(Change detection outputs)

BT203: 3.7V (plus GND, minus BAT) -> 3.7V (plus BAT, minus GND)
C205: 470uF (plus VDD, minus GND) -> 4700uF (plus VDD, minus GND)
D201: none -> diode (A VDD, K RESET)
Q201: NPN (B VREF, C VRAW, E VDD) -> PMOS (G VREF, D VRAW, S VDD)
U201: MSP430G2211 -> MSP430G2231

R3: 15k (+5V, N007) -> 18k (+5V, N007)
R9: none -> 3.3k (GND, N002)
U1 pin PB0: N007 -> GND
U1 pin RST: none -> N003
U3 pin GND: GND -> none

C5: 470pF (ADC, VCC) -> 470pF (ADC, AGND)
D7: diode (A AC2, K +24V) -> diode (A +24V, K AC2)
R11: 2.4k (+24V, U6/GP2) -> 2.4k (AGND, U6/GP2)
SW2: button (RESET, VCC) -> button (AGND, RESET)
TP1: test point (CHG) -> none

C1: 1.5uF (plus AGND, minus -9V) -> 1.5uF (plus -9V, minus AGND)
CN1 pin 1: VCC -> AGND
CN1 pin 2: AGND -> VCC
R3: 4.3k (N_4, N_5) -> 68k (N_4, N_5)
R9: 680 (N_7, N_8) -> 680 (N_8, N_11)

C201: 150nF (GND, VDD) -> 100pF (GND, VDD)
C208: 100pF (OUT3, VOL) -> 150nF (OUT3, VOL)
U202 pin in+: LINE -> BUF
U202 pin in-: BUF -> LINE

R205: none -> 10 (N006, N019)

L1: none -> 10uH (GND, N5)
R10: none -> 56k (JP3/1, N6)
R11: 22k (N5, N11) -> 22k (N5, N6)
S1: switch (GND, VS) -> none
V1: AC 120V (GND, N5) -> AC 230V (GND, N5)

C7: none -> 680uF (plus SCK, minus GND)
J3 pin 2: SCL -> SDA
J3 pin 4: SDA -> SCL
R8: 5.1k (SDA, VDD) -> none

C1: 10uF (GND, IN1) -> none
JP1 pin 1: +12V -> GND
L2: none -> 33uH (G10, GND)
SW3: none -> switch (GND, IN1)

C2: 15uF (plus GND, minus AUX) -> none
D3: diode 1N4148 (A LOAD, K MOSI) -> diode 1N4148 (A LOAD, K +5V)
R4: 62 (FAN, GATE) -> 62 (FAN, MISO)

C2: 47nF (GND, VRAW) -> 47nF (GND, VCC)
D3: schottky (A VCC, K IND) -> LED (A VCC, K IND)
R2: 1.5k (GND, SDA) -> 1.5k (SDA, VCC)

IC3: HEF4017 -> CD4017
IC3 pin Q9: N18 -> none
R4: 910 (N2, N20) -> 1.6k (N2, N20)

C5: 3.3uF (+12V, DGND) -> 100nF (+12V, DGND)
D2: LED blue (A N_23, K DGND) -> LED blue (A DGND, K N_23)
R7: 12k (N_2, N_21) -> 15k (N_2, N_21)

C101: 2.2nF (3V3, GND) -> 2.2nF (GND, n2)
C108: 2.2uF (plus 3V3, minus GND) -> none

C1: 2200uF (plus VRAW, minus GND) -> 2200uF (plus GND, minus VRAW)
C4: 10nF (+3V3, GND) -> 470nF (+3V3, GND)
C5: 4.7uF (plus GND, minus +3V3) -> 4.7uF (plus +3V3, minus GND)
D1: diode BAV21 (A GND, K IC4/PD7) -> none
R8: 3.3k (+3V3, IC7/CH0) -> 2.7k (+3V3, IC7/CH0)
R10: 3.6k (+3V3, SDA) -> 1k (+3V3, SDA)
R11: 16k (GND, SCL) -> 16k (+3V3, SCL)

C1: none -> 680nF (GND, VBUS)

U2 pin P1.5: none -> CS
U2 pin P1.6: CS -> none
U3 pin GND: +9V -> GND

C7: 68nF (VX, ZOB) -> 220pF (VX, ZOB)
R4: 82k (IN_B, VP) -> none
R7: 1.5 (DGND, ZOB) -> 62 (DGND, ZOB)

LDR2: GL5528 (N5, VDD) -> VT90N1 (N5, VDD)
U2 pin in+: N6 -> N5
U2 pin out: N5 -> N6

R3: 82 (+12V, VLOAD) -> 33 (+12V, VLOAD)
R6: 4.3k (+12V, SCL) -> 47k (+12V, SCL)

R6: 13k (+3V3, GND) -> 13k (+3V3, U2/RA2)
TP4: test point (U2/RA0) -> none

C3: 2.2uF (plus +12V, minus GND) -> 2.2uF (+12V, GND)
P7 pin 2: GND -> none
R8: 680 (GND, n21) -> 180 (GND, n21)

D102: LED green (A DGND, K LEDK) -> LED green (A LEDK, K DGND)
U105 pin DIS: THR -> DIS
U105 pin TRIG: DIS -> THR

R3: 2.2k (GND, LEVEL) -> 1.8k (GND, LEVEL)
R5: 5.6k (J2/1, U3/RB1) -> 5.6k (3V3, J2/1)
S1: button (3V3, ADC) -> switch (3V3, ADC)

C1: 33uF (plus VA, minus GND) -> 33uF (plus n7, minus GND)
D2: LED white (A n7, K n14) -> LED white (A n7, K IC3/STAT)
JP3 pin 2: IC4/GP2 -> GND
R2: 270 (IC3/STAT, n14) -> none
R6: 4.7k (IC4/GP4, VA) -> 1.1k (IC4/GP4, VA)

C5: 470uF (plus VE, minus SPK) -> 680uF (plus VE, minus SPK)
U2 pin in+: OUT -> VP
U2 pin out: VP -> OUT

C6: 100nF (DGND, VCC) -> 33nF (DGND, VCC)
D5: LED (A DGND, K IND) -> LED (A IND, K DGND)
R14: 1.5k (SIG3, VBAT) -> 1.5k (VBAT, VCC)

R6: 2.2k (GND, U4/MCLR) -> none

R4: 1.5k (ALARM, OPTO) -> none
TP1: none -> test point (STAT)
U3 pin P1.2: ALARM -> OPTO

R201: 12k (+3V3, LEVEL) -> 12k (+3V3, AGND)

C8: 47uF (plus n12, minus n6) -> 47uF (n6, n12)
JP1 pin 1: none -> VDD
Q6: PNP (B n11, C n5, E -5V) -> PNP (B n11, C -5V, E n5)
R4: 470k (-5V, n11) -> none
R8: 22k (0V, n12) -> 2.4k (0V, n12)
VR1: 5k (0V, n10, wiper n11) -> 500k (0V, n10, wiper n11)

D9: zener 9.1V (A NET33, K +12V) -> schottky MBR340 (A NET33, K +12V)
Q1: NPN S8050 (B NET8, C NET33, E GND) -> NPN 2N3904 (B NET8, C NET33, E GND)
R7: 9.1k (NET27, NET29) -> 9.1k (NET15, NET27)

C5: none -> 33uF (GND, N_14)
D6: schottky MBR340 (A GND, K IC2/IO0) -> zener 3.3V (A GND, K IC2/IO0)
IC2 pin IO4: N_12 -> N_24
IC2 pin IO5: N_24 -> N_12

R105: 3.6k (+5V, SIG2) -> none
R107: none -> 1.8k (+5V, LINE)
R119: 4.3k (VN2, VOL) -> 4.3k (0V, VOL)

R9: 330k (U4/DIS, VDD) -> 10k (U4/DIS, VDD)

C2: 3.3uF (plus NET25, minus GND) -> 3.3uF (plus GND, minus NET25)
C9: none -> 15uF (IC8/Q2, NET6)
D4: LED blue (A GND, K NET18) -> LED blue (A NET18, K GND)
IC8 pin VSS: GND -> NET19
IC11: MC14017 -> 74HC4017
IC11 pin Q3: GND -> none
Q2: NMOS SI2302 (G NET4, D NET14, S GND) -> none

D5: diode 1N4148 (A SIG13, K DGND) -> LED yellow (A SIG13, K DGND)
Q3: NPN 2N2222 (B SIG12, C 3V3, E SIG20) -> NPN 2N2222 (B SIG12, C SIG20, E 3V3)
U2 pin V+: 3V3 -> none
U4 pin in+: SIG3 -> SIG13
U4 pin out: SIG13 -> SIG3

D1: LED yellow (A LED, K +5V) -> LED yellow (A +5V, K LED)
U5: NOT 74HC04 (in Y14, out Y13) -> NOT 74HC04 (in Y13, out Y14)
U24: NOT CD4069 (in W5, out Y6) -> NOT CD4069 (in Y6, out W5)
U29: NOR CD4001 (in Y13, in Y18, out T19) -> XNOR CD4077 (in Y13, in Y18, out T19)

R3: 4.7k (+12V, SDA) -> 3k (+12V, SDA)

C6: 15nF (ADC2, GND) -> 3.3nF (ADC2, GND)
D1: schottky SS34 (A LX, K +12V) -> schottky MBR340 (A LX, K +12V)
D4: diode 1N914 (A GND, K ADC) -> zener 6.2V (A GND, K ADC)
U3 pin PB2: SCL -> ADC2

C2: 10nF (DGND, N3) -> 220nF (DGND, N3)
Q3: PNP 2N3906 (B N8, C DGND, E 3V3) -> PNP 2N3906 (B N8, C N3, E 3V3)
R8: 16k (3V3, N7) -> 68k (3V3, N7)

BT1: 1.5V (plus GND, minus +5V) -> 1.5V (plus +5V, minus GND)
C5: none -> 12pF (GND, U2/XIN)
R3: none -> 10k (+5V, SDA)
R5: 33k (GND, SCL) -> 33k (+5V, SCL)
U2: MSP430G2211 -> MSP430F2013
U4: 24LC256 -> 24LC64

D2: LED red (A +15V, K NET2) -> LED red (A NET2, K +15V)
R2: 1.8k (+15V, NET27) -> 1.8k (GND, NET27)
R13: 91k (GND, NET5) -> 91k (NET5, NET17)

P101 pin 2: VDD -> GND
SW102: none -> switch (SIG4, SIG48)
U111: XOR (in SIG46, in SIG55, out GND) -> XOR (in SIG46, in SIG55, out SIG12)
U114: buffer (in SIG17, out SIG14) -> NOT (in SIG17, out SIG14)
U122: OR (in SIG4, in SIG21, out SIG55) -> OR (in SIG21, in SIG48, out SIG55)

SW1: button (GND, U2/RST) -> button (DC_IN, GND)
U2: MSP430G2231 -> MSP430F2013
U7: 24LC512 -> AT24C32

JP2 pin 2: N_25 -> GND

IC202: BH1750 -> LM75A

Your task - In the data above, which lines lie between the line with "R8: 3.3k (+3V3, IC7/CH0)" and the line with "C8: 47uF (plus", inclusive? Print those lines exactly and nothing else.

Answer box -
R8: 3.3k (+3V3, IC7/CH0) -> 2.7k (+3V3, IC7/CH0)
R10: 3.6k (+3V3, SDA) -> 1k (+3V3, SDA)
R11: 16k (GND, SCL) -> 16k (+3V3, SCL)

C1: none -> 680nF (GND, VBUS)

U2 pin P1.5: none -> CS
U2 pin P1.6: CS -> none
U3 pin GND: +9V -> GND

C7: 68nF (VX, ZOB) -> 220pF (VX, ZOB)
R4: 82k (IN_B, VP) -> none
R7: 1.5 (DGND, ZOB) -> 62 (DGND, ZOB)

LDR2: GL5528 (N5, VDD) -> VT90N1 (N5, VDD)
U2 pin in+: N6 -> N5
U2 pin out: N5 -> N6

R3: 82 (+12V, VLOAD) -> 33 (+12V, VLOAD)
R6: 4.3k (+12V, SCL) -> 47k (+12V, SCL)

R6: 13k (+3V3, GND) -> 13k (+3V3, U2/RA2)
TP4: test point (U2/RA0) -> none

C3: 2.2uF (plus +12V, minus GND) -> 2.2uF (+12V, GND)
P7 pin 2: GND -> none
R8: 680 (GND, n21) -> 180 (GND, n21)

D102: LED green (A DGND, K LEDK) -> LED green (A LEDK, K DGND)
U105 pin DIS: THR -> DIS
U105 pin TRIG: DIS -> THR

R3: 2.2k (GND, LEVEL) -> 1.8k (GND, LEVEL)
R5: 5.6k (J2/1, U3/RB1) -> 5.6k (3V3, J2/1)
S1: button (3V3, ADC) -> switch (3V3, ADC)

C1: 33uF (plus VA, minus GND) -> 33uF (plus n7, minus GND)
D2: LED white (A n7, K n14) -> LED white (A n7, K IC3/STAT)
JP3 pin 2: IC4/GP2 -> GND
R2: 270 (IC3/STAT, n14) -> none
R6: 4.7k (IC4/GP4, VA) -> 1.1k (IC4/GP4, VA)

C5: 470uF (plus VE, minus SPK) -> 680uF (plus VE, minus SPK)
U2 pin in+: OUT -> VP
U2 pin out: VP -> OUT

C6: 100nF (DGND, VCC) -> 33nF (DGND, VCC)
D5: LED (A DGND, K IND) -> LED (A IND, K DGND)
R14: 1.5k (SIG3, VBAT) -> 1.5k (VBAT, VCC)

R6: 2.2k (GND, U4/MCLR) -> none

R4: 1.5k (ALARM, OPTO) -> none
TP1: none -> test point (STAT)
U3 pin P1.2: ALARM -> OPTO

R201: 12k (+3V3, LEVEL) -> 12k (+3V3, AGND)

C8: 47uF (plus n12, minus n6) -> 47uF (n6, n12)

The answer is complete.